> **Entries provided**:
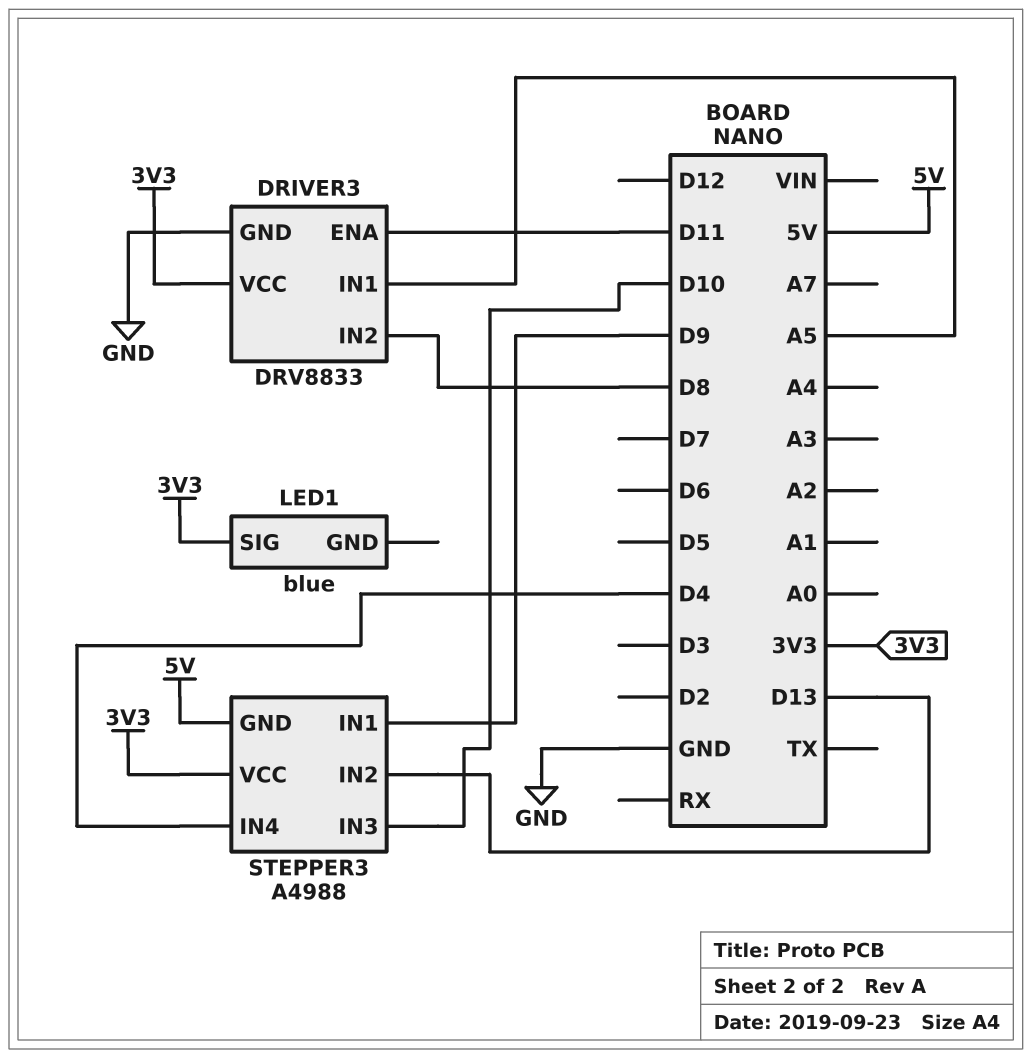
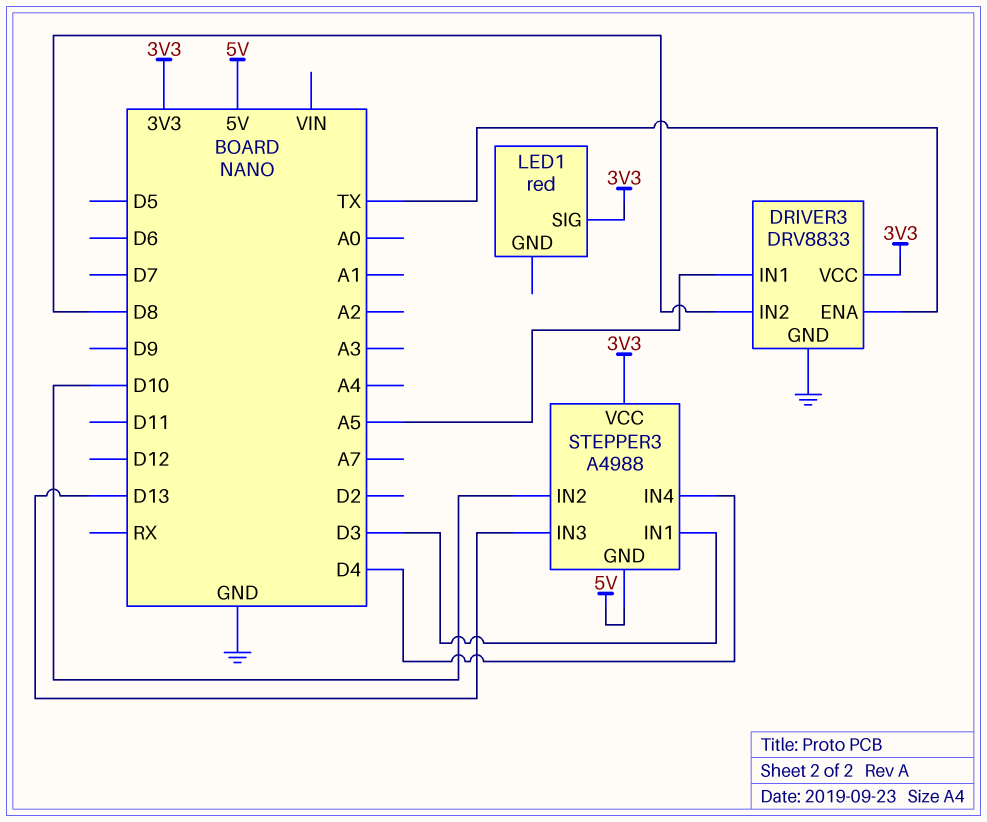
DRIVER3 pin ENA: D11 -> TX
LED1: blue -> red
STEPPER3 pin IN1: D9 -> D3
STEPPER3 pin IN2: D13 -> D10
STEPPER3 pin IN3: D10 -> D13

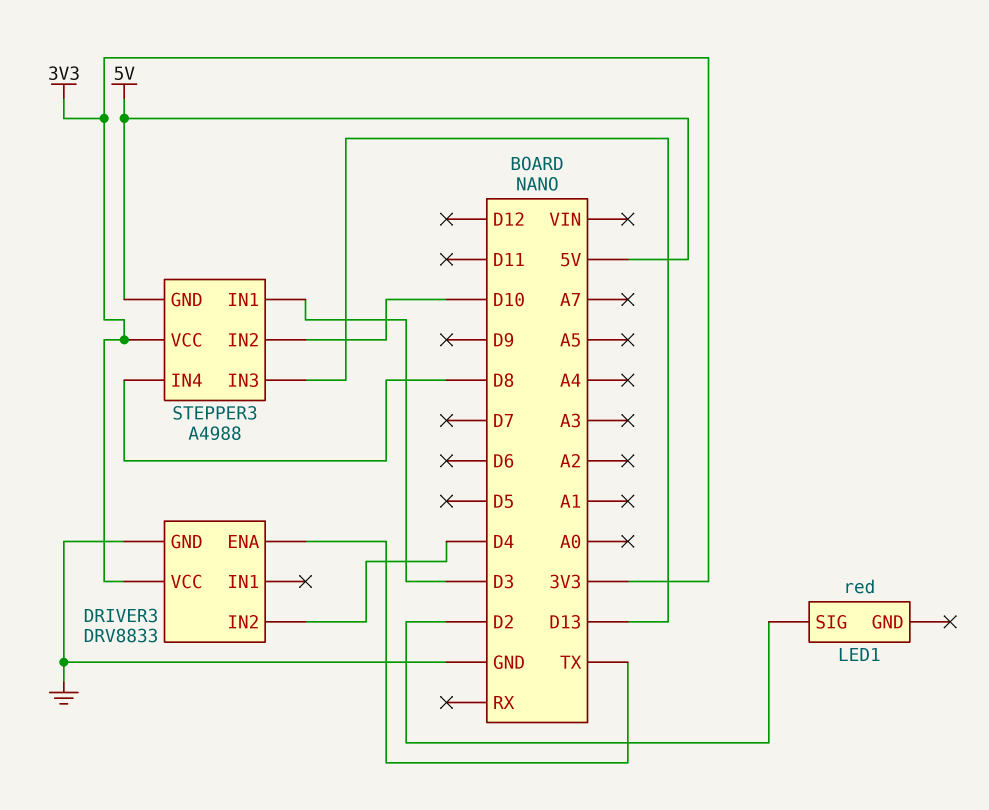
DRIVER3 pin IN1: A5 -> none
DRIVER3 pin IN2: D8 -> D4
LED1 pin SIG: 3V3 -> D2
STEPPER3 pin IN4: D4 -> D8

> **Work item**: Nothing from before the line containing "DRIVER3 pin IN2: D8 -> D4" should appear; copy that line and each one after it through the last line of the entries, exactly.

> **Reply**:
DRIVER3 pin IN2: D8 -> D4
LED1 pin SIG: 3V3 -> D2
STEPPER3 pin IN4: D4 -> D8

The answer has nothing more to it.